(Dataset items)
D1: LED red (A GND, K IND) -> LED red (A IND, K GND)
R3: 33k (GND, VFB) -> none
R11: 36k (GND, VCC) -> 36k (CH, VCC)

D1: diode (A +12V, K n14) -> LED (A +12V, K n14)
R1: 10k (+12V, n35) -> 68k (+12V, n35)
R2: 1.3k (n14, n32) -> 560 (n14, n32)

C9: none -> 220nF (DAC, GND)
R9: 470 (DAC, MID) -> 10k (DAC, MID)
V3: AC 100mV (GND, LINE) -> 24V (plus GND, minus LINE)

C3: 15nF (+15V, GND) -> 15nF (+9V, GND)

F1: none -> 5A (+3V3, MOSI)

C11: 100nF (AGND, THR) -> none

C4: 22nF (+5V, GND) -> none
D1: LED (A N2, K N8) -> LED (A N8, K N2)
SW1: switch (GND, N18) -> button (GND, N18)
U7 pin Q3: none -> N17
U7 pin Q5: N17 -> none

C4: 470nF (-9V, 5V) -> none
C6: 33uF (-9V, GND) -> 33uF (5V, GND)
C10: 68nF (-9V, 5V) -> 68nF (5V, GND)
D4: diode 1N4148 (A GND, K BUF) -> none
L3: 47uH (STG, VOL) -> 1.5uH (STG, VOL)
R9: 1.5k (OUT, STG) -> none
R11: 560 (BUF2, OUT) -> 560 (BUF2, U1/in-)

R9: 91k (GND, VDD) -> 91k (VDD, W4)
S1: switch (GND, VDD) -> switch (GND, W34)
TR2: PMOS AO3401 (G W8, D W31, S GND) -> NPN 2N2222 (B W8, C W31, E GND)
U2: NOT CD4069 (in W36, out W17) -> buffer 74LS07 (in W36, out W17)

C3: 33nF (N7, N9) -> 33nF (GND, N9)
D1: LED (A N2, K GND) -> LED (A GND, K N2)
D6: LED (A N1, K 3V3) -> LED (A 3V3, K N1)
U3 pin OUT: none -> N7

> Exercise brief: What lines in the data include the string "none"? Copy each one.

> Task response:
R3: 33k (GND, VFB) -> none
C9: none -> 220nF (DAC, GND)
F1: none -> 5A (+3V3, MOSI)
C11: 100nF (AGND, THR) -> none
C4: 22nF (+5V, GND) -> none
U7 pin Q3: none -> N17
U7 pin Q5: N17 -> none
C4: 470nF (-9V, 5V) -> none
D4: diode 1N4148 (A GND, K BUF) -> none
R9: 1.5k (OUT, STG) -> none
U3 pin OUT: none -> N7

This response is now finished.